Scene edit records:
—————

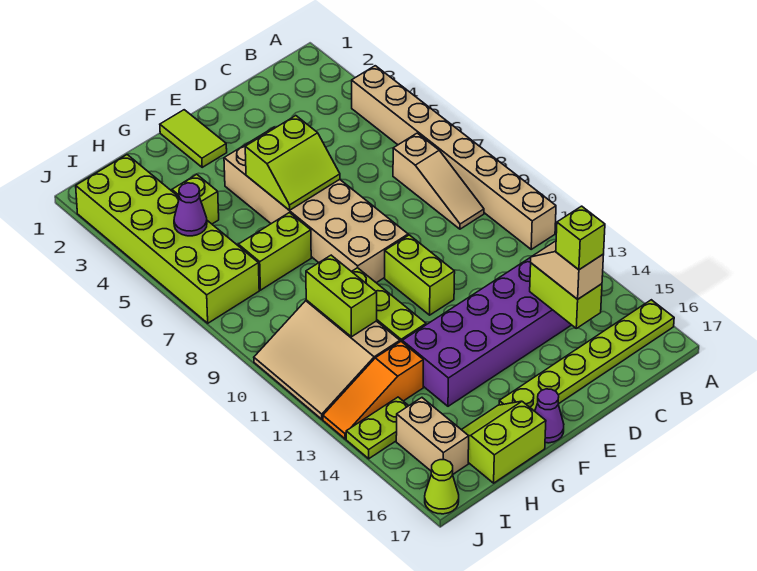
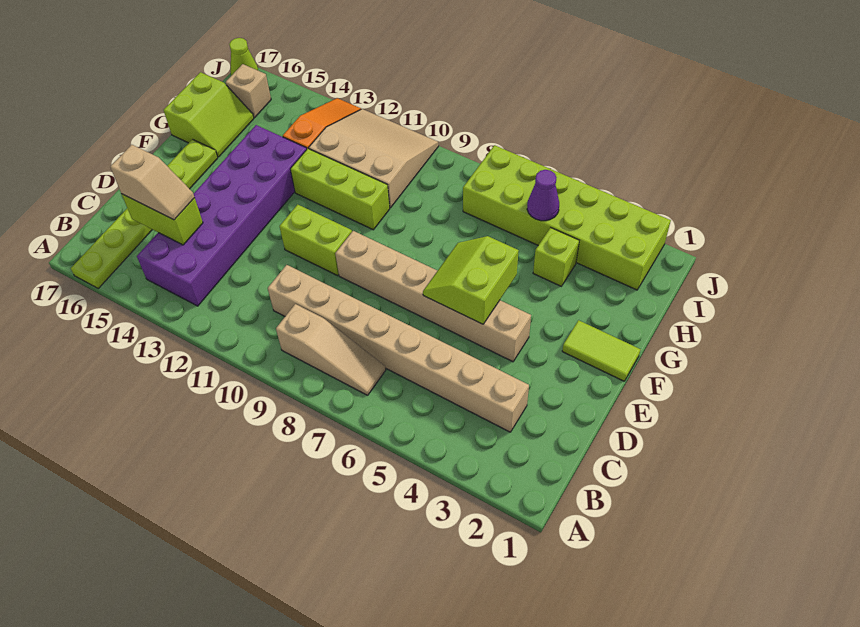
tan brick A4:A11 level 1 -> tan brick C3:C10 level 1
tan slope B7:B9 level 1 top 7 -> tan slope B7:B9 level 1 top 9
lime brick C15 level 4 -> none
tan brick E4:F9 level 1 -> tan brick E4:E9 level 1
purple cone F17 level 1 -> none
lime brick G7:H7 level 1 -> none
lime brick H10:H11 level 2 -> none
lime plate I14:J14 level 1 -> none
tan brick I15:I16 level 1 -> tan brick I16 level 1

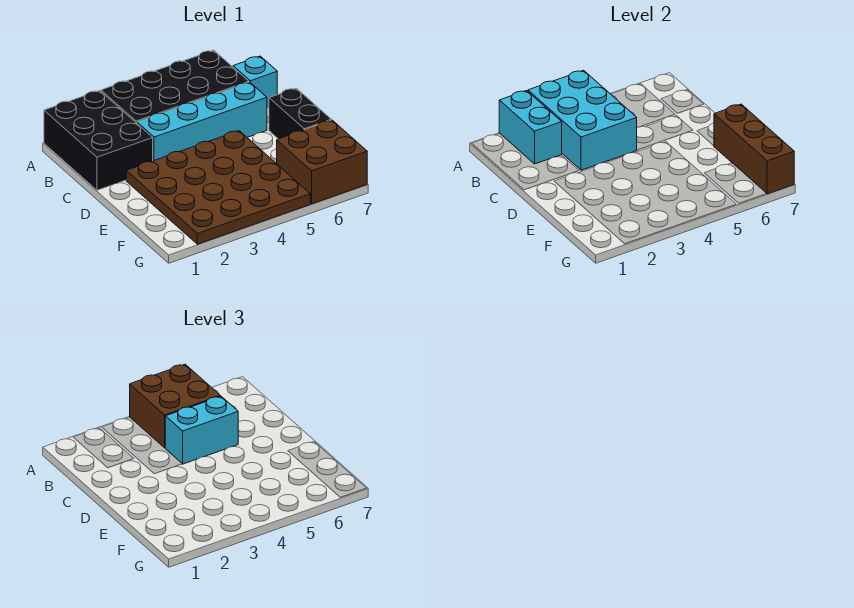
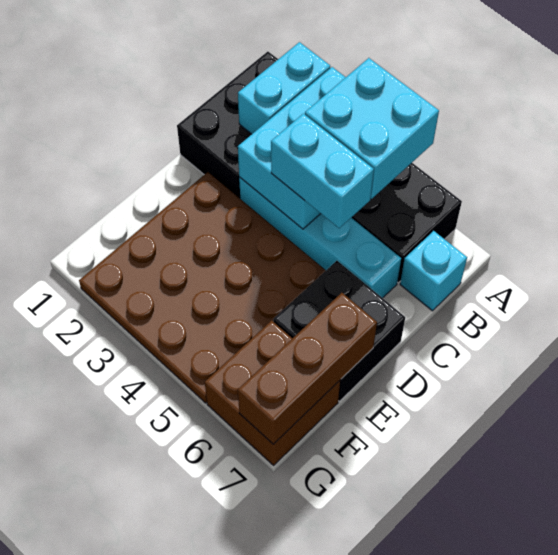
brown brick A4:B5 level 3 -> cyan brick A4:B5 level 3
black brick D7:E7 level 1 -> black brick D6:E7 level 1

—————

Brief =
Out of the entries, report each line that contains the word "lime".

Solved problem =
lime brick C15 level 4 -> none
lime brick G7:H7 level 1 -> none
lime brick H10:H11 level 2 -> none
lime plate I14:J14 level 1 -> none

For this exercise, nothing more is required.